Try it
For this task, copy the data that follows exactly, keeping every character.

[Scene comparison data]
▬▬▬▬▬▬

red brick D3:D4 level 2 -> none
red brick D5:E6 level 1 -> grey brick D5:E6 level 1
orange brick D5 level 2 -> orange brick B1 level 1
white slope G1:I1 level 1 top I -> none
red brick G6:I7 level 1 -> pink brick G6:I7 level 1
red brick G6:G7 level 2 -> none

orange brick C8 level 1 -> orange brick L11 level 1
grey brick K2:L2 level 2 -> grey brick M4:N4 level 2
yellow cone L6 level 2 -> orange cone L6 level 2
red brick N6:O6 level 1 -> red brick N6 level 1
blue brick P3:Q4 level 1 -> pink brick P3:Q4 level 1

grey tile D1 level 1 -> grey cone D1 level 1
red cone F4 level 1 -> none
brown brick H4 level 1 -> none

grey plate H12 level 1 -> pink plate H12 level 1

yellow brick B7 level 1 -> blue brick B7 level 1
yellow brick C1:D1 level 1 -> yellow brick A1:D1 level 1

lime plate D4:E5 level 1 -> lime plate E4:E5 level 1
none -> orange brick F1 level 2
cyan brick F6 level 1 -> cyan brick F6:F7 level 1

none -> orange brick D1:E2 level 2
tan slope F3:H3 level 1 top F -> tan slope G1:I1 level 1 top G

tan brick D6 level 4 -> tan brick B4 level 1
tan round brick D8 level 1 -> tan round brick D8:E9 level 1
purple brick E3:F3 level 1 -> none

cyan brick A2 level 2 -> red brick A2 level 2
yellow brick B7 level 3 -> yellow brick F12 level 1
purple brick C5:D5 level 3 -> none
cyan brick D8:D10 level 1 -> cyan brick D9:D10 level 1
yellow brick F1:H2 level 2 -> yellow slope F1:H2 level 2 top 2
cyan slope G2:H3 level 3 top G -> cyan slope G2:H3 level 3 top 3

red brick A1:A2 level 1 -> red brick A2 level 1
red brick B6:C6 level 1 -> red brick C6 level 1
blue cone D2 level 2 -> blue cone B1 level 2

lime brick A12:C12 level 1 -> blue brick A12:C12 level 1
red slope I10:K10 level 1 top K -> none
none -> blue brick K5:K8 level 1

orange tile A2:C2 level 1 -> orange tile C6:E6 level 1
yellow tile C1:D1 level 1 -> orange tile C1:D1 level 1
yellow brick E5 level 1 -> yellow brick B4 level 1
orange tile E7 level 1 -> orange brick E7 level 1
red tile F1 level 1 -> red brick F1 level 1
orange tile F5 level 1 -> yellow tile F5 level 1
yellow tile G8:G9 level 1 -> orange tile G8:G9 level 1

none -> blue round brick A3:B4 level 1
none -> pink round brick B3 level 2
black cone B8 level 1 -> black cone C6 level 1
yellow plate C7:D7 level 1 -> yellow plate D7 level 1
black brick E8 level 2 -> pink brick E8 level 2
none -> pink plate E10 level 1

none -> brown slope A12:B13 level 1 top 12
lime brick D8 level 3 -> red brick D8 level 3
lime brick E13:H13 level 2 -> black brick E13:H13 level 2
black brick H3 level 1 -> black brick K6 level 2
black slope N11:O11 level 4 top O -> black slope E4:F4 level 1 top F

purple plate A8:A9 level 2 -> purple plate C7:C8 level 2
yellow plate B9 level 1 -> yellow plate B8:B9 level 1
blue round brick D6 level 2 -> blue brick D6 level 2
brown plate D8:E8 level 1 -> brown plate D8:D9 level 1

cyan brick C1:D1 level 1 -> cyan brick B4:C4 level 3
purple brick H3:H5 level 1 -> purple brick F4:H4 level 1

▬▬▬▬▬▬

Answer space
red brick D3:D4 level 2 -> none
red brick D5:E6 level 1 -> grey brick D5:E6 level 1
orange brick D5 level 2 -> orange brick B1 level 1
white slope G1:I1 level 1 top I -> none
red brick G6:I7 level 1 -> pink brick G6:I7 level 1
red brick G6:G7 level 2 -> none

orange brick C8 level 1 -> orange brick L11 level 1
grey brick K2:L2 level 2 -> grey brick M4:N4 level 2
yellow cone L6 level 2 -> orange cone L6 level 2
red brick N6:O6 level 1 -> red brick N6 level 1
blue brick P3:Q4 level 1 -> pink brick P3:Q4 level 1

grey tile D1 level 1 -> grey cone D1 level 1
red cone F4 level 1 -> none
brown brick H4 level 1 -> none

grey plate H12 level 1 -> pink plate H12 level 1

yellow brick B7 level 1 -> blue brick B7 level 1
yellow brick C1:D1 level 1 -> yellow brick A1:D1 level 1

lime plate D4:E5 level 1 -> lime plate E4:E5 level 1
none -> orange brick F1 level 2
cyan brick F6 level 1 -> cyan brick F6:F7 level 1

none -> orange brick D1:E2 level 2
tan slope F3:H3 level 1 top F -> tan slope G1:I1 level 1 top G

tan brick D6 level 4 -> tan brick B4 level 1
tan round brick D8 level 1 -> tan round brick D8:E9 level 1
purple brick E3:F3 level 1 -> none

cyan brick A2 level 2 -> red brick A2 level 2
yellow brick B7 level 3 -> yellow brick F12 level 1
purple brick C5:D5 level 3 -> none
cyan brick D8:D10 level 1 -> cyan brick D9:D10 level 1
yellow brick F1:H2 level 2 -> yellow slope F1:H2 level 2 top 2
cyan slope G2:H3 level 3 top G -> cyan slope G2:H3 level 3 top 3

red brick A1:A2 level 1 -> red brick A2 level 1
red brick B6:C6 level 1 -> red brick C6 level 1
blue cone D2 level 2 -> blue cone B1 level 2

lime brick A12:C12 level 1 -> blue brick A12:C12 level 1
red slope I10:K10 level 1 top K -> none
none -> blue brick K5:K8 level 1

orange tile A2:C2 level 1 -> orange tile C6:E6 level 1
yellow tile C1:D1 level 1 -> orange tile C1:D1 level 1
yellow brick E5 level 1 -> yellow brick B4 level 1
orange tile E7 level 1 -> orange brick E7 level 1
red tile F1 level 1 -> red brick F1 level 1
orange tile F5 level 1 -> yellow tile F5 level 1
yellow tile G8:G9 level 1 -> orange tile G8:G9 level 1

none -> blue round brick A3:B4 level 1
none -> pink round brick B3 level 2
black cone B8 level 1 -> black cone C6 level 1
yellow plate C7:D7 level 1 -> yellow plate D7 level 1
black brick E8 level 2 -> pink brick E8 level 2
none -> pink plate E10 level 1

none -> brown slope A12:B13 level 1 top 12
lime brick D8 level 3 -> red brick D8 level 3
lime brick E13:H13 level 2 -> black brick E13:H13 level 2
black brick H3 level 1 -> black brick K6 level 2
black slope N11:O11 level 4 top O -> black slope E4:F4 level 1 top F

purple plate A8:A9 level 2 -> purple plate C7:C8 level 2
yellow plate B9 level 1 -> yellow plate B8:B9 level 1
blue round brick D6 level 2 -> blue brick D6 level 2
brown plate D8:E8 level 1 -> brown plate D8:D9 level 1

cyan brick C1:D1 level 1 -> cyan brick B4:C4 level 3
purple brick H3:H5 level 1 -> purple brick F4:H4 level 1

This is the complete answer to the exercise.